**Exercise requirements:** Go through the listing below and retype exactly the lines starting at the one with "black bowl: 0 -> 2" and ending at the one with "red eraser: 1 -> 3", skipping pictures.

**Data shown:**
....................

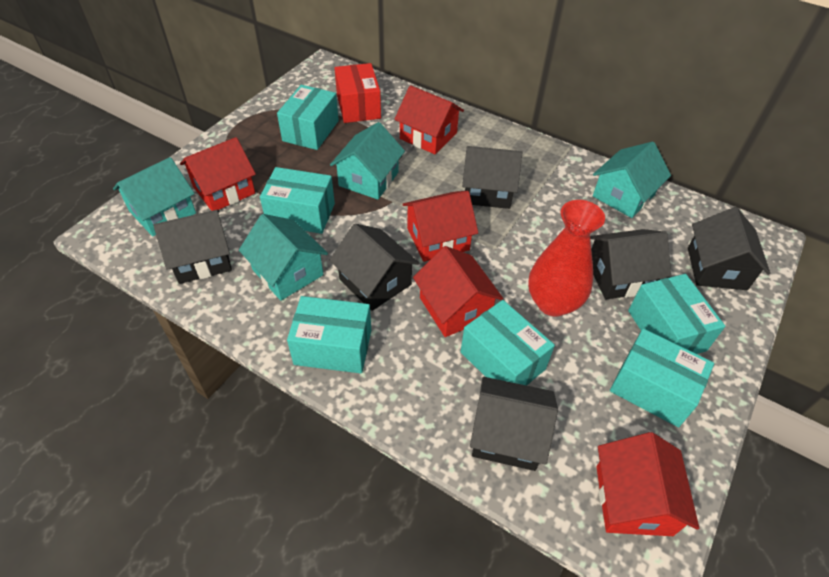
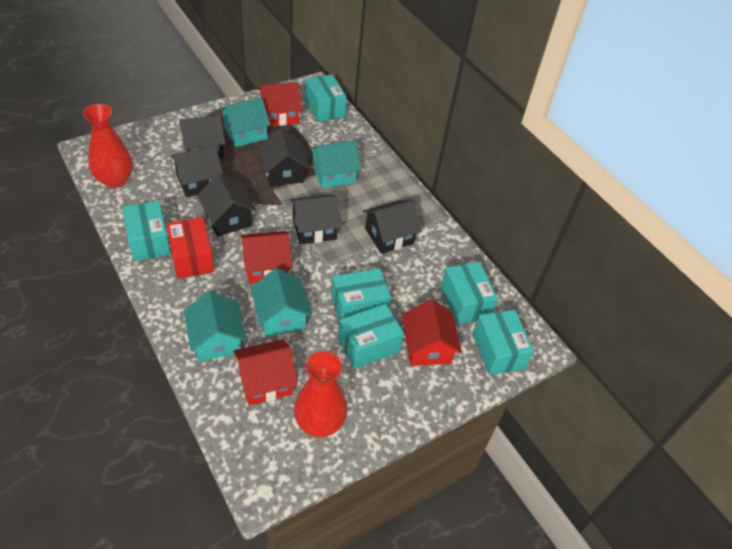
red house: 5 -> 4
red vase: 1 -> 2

....................

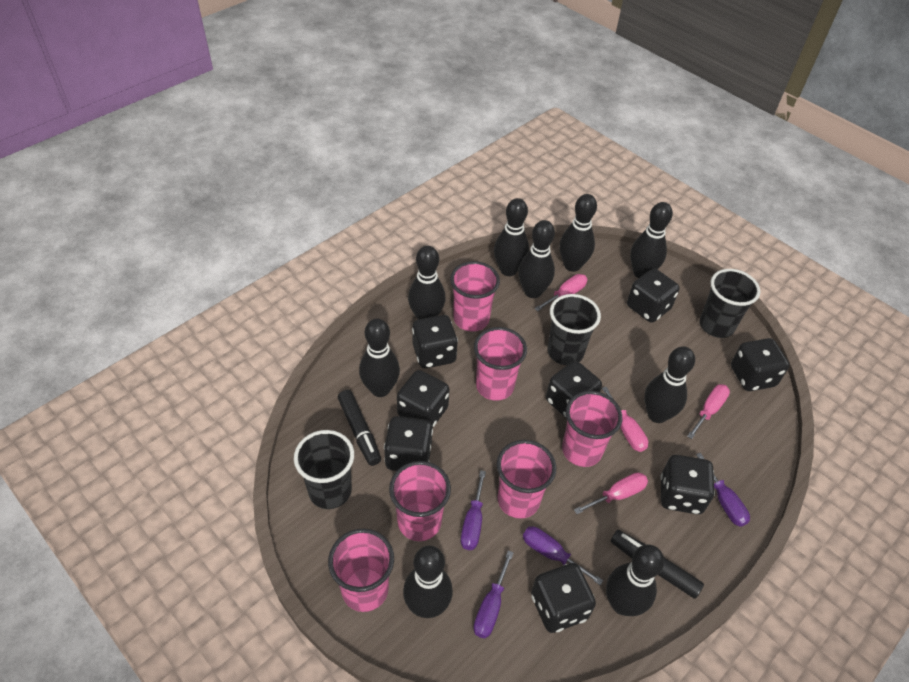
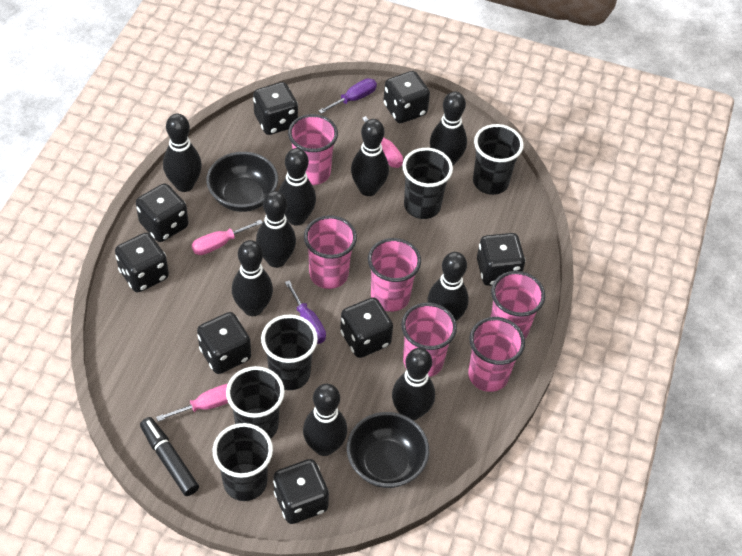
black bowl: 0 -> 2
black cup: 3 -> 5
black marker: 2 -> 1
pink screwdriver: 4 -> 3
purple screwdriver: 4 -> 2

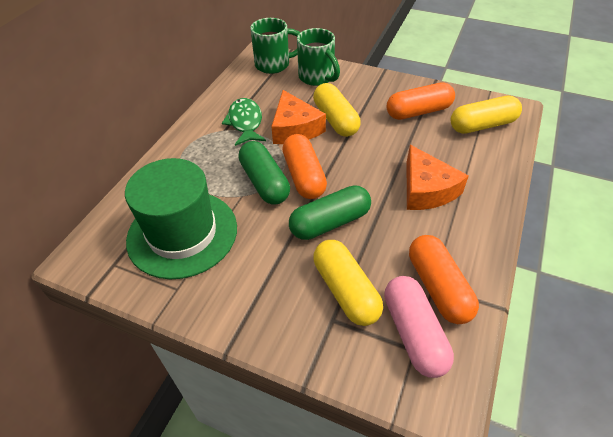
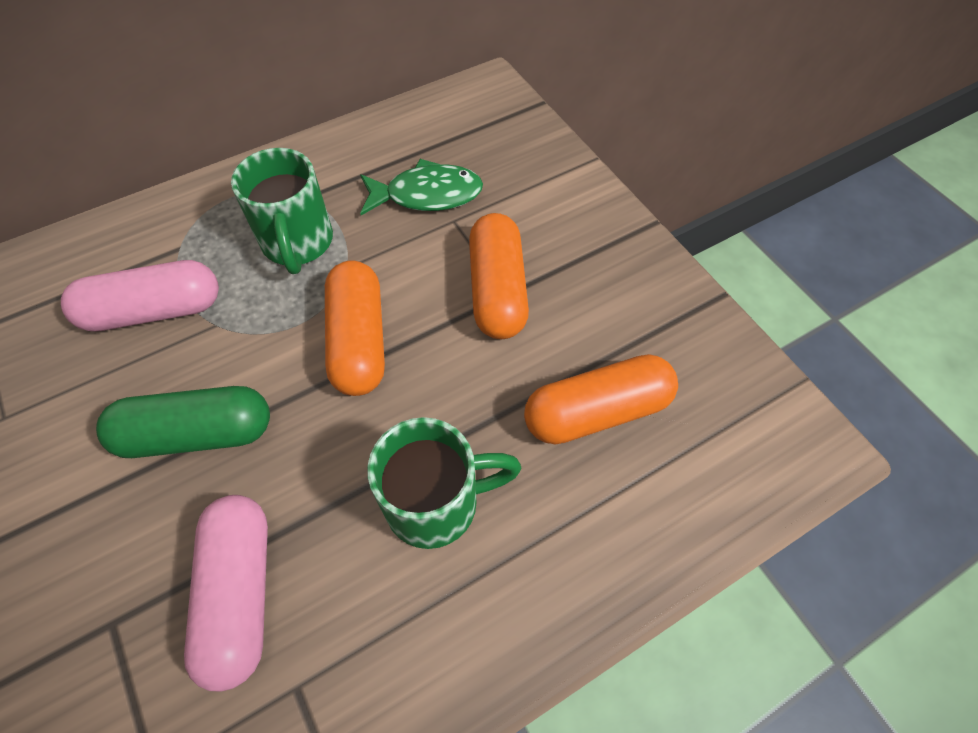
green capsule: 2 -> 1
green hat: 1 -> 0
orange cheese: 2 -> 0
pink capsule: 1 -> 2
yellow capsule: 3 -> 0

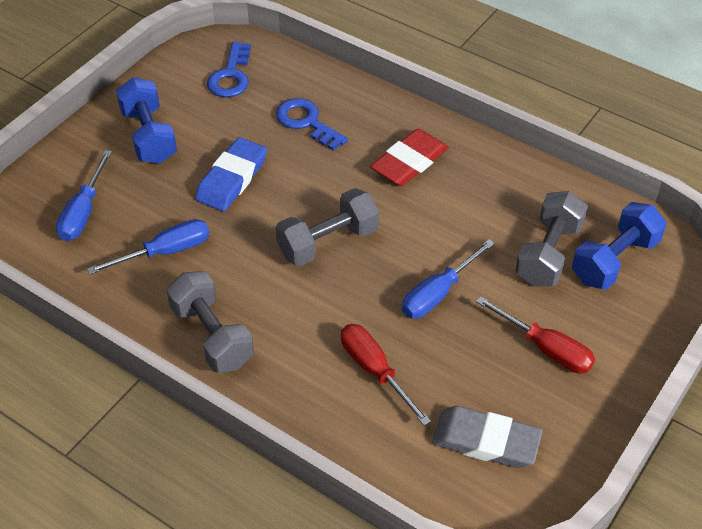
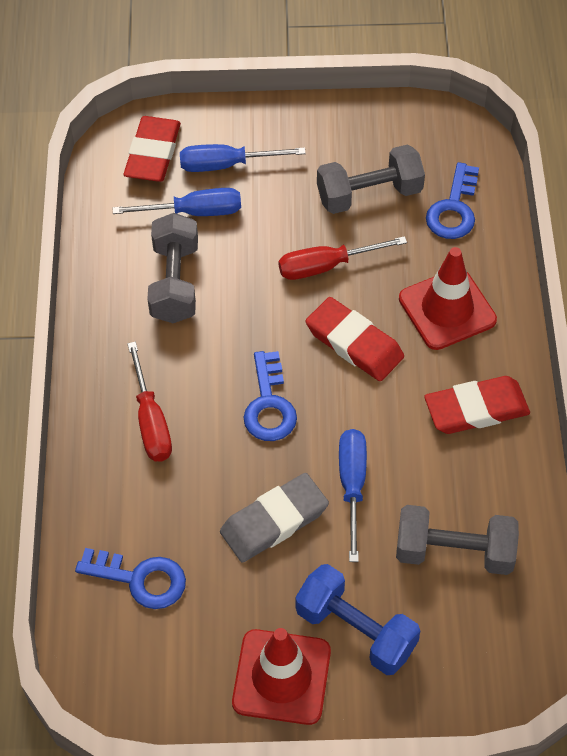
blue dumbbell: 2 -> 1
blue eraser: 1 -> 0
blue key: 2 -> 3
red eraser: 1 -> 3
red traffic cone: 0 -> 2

....................

**Solved problem:**
black bowl: 0 -> 2
black cup: 3 -> 5
black marker: 2 -> 1
pink screwdriver: 4 -> 3
purple screwdriver: 4 -> 2

green capsule: 2 -> 1
green hat: 1 -> 0
orange cheese: 2 -> 0
pink capsule: 1 -> 2
yellow capsule: 3 -> 0

blue dumbbell: 2 -> 1
blue eraser: 1 -> 0
blue key: 2 -> 3
red eraser: 1 -> 3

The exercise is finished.